### What you need to do
In the rows below, locate each line that contains the string "TupletNumber" and copy those lines. Case matters.

### Data for the task
========

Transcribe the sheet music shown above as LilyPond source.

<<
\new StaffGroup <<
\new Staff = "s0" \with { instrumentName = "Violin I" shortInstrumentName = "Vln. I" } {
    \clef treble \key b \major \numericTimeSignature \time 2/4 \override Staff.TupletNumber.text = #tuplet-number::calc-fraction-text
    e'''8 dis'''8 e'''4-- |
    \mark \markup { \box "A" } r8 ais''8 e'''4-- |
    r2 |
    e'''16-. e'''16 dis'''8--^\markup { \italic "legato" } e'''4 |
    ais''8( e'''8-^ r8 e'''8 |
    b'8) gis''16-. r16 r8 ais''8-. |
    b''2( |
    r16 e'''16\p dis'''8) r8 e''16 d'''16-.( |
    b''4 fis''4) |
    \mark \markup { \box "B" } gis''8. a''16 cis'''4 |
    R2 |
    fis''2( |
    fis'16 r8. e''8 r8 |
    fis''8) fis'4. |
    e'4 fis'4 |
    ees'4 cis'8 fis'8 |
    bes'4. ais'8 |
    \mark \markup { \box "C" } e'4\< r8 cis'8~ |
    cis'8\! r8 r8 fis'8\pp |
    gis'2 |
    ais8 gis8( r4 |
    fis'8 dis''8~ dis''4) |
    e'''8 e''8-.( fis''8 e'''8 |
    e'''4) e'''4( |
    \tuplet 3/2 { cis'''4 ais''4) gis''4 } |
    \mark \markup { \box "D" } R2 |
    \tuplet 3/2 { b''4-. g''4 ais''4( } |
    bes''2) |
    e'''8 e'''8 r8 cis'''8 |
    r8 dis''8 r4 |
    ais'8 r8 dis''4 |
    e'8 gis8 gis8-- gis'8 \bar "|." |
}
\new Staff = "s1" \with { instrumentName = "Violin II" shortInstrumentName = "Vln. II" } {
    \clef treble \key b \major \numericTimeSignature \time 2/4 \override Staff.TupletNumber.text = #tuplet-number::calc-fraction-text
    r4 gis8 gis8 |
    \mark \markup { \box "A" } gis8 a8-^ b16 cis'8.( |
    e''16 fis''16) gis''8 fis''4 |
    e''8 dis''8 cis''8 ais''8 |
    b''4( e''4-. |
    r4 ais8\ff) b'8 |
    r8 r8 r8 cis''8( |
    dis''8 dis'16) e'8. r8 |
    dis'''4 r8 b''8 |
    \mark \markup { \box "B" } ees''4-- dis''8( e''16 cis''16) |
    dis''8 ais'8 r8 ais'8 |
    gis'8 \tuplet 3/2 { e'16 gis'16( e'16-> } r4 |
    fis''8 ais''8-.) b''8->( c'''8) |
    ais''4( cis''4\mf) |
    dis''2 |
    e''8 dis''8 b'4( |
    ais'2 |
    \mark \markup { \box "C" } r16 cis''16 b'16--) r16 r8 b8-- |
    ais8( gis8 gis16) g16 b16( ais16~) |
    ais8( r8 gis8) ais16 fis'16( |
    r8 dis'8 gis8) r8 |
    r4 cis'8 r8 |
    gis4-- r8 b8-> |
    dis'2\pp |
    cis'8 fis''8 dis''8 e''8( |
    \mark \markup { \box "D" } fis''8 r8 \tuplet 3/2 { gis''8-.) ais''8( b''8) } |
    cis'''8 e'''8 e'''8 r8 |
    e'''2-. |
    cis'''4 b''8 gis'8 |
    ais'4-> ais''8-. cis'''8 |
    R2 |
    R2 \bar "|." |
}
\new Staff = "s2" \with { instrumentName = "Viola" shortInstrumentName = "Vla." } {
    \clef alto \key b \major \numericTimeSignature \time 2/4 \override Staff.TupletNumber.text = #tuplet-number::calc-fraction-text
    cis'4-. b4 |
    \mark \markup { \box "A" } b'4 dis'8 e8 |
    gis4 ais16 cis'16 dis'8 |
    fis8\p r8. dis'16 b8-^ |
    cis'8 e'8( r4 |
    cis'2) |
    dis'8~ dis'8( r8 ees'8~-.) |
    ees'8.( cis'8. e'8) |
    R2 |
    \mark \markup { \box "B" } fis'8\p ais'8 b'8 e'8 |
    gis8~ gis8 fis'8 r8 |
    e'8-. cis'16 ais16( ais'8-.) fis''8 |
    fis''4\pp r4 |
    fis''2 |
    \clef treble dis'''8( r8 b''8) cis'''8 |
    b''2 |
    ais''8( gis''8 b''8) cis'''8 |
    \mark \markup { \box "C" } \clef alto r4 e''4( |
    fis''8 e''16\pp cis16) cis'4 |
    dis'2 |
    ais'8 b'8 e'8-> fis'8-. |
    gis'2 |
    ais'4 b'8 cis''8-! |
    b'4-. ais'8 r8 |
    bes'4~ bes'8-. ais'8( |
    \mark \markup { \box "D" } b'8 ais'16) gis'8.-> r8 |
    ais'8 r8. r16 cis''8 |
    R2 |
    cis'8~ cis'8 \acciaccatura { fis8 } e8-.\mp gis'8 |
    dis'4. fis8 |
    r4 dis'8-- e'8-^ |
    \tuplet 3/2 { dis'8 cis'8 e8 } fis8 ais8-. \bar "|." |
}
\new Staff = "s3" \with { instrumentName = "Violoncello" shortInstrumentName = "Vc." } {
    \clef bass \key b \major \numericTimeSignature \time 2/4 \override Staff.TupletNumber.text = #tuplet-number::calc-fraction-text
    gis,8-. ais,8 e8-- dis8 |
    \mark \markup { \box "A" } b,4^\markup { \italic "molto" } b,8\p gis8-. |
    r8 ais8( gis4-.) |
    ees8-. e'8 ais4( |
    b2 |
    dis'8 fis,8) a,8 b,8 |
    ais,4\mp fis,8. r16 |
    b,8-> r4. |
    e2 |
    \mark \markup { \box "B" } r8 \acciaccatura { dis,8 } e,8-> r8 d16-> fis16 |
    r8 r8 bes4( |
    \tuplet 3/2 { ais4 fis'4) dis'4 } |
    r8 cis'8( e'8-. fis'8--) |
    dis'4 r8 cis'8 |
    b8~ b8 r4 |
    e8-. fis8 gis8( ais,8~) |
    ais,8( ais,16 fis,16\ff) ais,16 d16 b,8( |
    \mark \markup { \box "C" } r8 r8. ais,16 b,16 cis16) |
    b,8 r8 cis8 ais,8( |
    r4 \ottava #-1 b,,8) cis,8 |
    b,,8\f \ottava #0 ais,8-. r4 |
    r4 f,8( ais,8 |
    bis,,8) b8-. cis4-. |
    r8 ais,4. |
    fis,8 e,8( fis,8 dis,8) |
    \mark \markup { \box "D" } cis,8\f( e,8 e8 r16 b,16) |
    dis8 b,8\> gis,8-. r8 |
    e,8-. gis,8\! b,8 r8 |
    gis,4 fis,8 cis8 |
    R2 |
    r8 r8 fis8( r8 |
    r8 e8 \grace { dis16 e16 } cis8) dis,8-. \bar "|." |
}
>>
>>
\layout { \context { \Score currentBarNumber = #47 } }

========

### Finished task
    \clef treble \key b \major \numericTimeSignature \time 2/4 \override Staff.TupletNumber.text = #tuplet-number::calc-fraction-text
    \clef treble \key b \major \numericTimeSignature \time 2/4 \override Staff.TupletNumber.text = #tuplet-number::calc-fraction-text
    \clef alto \key b \major \numericTimeSignature \time 2/4 \override Staff.TupletNumber.text = #tuplet-number::calc-fraction-text
    \clef bass \key b \major \numericTimeSignature \time 2/4 \override Staff.TupletNumber.text = #tuplet-number::calc-fraction-text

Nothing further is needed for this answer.